* **Problem requirements**:
In the entries below, find the line with "purple round brick F5 level 1 -> none" and the line with "blue brick D2:E5"; copy them and every line between them exactly, but not the pictures.

* **Dataset records**:

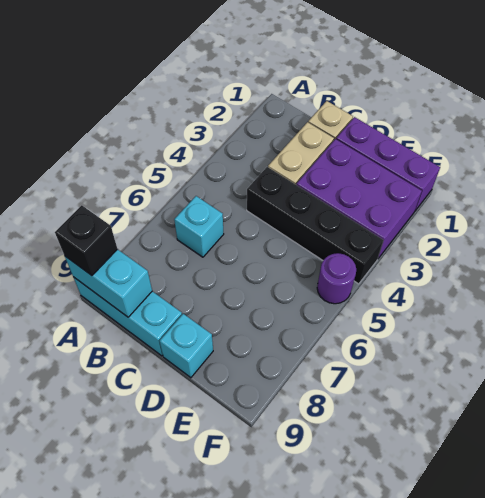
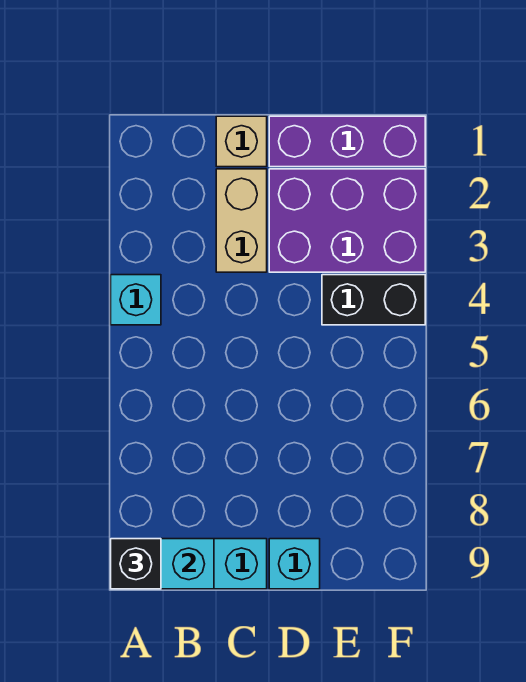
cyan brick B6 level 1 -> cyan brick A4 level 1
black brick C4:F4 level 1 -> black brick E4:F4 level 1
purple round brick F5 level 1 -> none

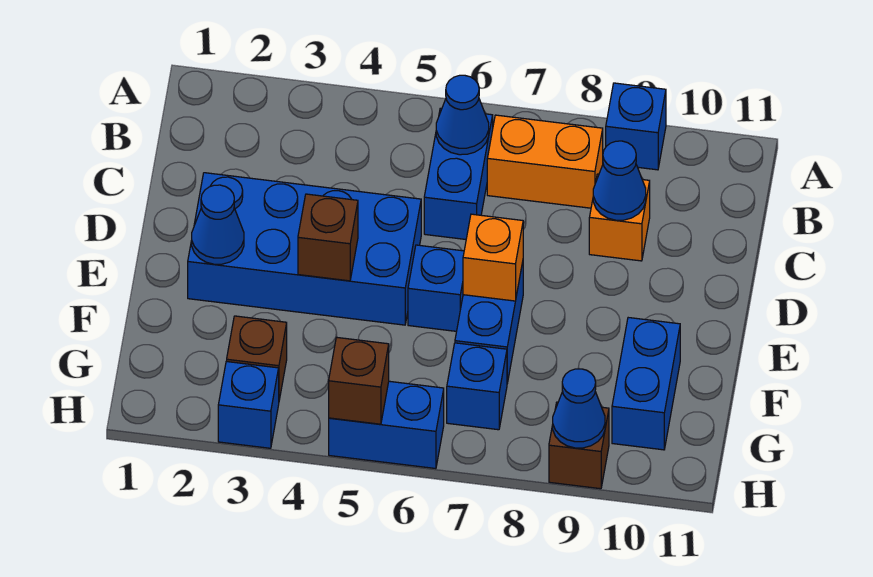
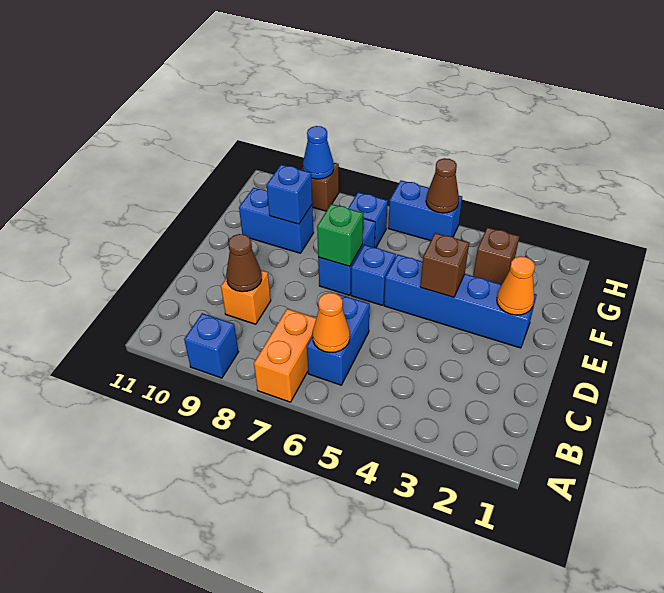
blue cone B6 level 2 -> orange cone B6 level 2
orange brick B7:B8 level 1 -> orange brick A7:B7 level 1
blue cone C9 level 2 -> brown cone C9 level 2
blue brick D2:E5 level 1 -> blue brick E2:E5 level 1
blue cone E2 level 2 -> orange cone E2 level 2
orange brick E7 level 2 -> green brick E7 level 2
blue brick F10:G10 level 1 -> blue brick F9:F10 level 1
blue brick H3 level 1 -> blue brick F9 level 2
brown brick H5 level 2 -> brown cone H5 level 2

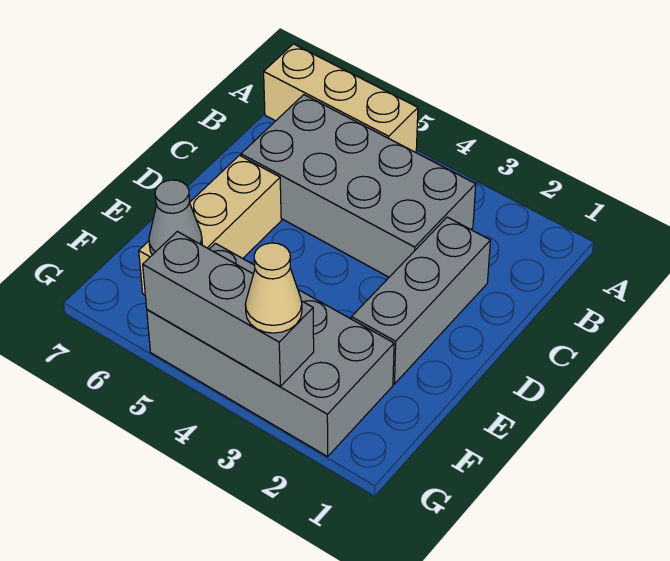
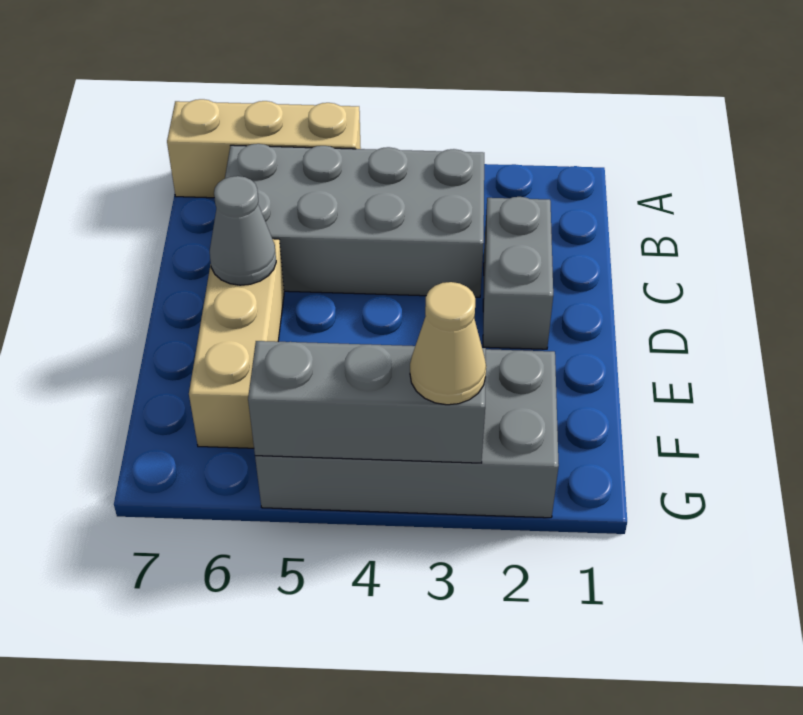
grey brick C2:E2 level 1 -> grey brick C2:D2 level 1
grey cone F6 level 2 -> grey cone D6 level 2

* **Task output**:
purple round brick F5 level 1 -> none

blue cone B6 level 2 -> orange cone B6 level 2
orange brick B7:B8 level 1 -> orange brick A7:B7 level 1
blue cone C9 level 2 -> brown cone C9 level 2
blue brick D2:E5 level 1 -> blue brick E2:E5 level 1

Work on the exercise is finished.